* **Data extracts**
-----

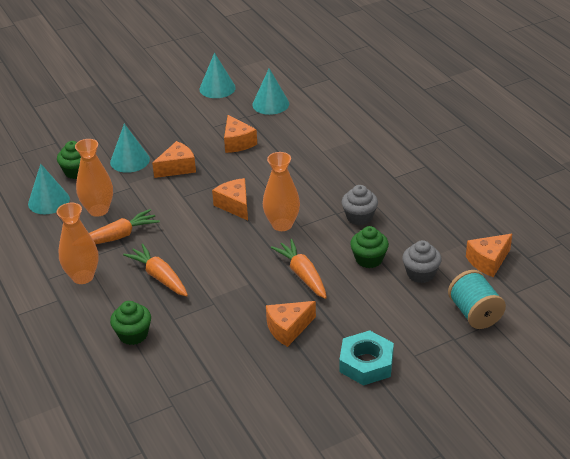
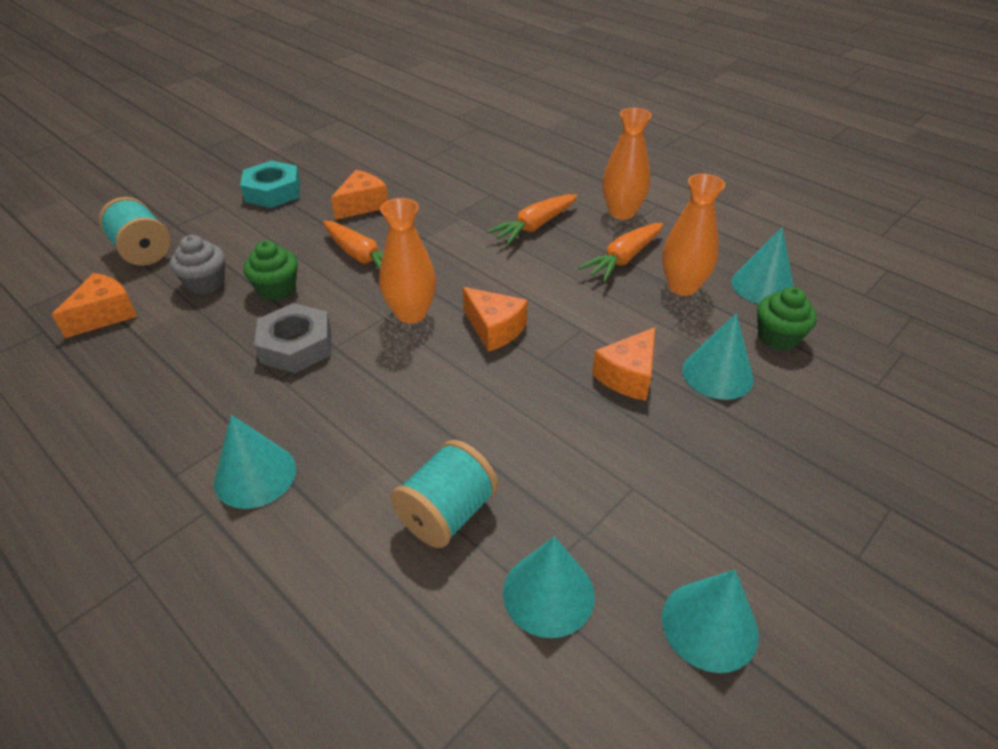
camera: 160 degrees right, 5 degrees up
(133, 335) = (521, 176): green cupcake -> none
(159, 277) = (534, 226): orange carrot -> orange carrot turned 105 degrees clockwise
(237, 142) = (559, 454): orange cheese -> none
(300, 131) = (447, 513): none -> turquoise spool
(359, 217) = (296, 346): grey cupcake -> grey nut
(386, 159) = (255, 475): none -> turquoise cone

-----

* **Goal of the exercise**
Line by line, write out the material above exactly, with no images.

* **Task result**
camera: 160 degrees right, 5 degrees up
(133, 335) = (521, 176): green cupcake -> none
(159, 277) = (534, 226): orange carrot -> orange carrot turned 105 degrees clockwise
(237, 142) = (559, 454): orange cheese -> none
(300, 131) = (447, 513): none -> turquoise spool
(359, 217) = (296, 346): grey cupcake -> grey nut
(386, 159) = (255, 475): none -> turquoise cone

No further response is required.